WHAT THIS TASK INVOLVES = For the entries that follow, give the number of lines holding the string "diode" and nothing more.

(Records excerpted from a collection)
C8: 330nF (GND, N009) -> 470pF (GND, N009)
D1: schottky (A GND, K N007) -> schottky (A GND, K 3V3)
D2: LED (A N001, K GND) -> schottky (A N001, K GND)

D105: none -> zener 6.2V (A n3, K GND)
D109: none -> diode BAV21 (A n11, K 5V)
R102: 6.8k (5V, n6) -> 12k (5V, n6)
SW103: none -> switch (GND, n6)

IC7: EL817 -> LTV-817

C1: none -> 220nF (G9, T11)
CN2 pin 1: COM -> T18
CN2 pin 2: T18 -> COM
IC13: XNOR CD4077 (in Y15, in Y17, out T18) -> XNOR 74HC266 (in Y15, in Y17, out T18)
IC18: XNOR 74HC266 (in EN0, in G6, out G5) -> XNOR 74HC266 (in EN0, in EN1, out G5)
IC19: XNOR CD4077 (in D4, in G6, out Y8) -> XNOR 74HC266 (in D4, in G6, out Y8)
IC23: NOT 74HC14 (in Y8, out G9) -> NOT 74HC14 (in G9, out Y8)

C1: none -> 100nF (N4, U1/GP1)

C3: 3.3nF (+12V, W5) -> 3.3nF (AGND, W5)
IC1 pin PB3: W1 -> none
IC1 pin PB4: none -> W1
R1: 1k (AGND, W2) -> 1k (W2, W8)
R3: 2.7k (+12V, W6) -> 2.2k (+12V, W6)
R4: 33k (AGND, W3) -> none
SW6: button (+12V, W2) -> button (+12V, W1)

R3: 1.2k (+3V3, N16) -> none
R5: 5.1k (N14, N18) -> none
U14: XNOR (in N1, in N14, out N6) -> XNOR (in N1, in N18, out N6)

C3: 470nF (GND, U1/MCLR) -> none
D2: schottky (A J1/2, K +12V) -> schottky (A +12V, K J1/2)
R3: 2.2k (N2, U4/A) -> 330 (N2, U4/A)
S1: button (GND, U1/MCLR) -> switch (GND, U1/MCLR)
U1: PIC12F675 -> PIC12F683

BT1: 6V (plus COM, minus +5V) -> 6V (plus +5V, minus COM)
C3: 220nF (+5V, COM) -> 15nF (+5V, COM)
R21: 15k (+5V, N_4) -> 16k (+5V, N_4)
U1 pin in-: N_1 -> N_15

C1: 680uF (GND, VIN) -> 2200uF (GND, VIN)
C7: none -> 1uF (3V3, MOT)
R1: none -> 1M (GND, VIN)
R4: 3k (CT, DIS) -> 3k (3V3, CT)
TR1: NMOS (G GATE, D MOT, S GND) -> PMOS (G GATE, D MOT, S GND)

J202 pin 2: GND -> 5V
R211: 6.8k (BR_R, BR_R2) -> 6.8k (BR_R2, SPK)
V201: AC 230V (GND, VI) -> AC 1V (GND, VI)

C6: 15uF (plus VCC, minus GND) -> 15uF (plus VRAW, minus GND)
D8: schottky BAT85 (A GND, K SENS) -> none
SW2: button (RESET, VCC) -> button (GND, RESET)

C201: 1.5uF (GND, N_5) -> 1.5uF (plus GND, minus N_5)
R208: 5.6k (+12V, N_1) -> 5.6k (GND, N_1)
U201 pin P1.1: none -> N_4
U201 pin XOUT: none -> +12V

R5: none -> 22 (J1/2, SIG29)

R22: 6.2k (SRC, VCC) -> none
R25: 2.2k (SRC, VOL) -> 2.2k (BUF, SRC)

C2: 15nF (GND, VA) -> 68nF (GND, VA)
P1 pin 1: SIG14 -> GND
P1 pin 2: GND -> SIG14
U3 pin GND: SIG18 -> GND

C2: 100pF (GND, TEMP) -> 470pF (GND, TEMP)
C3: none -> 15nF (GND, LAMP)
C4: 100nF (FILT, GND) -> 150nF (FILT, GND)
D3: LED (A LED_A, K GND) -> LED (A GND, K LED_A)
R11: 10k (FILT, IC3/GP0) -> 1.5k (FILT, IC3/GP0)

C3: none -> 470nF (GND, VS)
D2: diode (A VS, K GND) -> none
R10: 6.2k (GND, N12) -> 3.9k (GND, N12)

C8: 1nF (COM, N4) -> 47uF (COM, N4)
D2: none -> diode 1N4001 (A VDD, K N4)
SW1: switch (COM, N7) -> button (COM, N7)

THE ANSWER = 3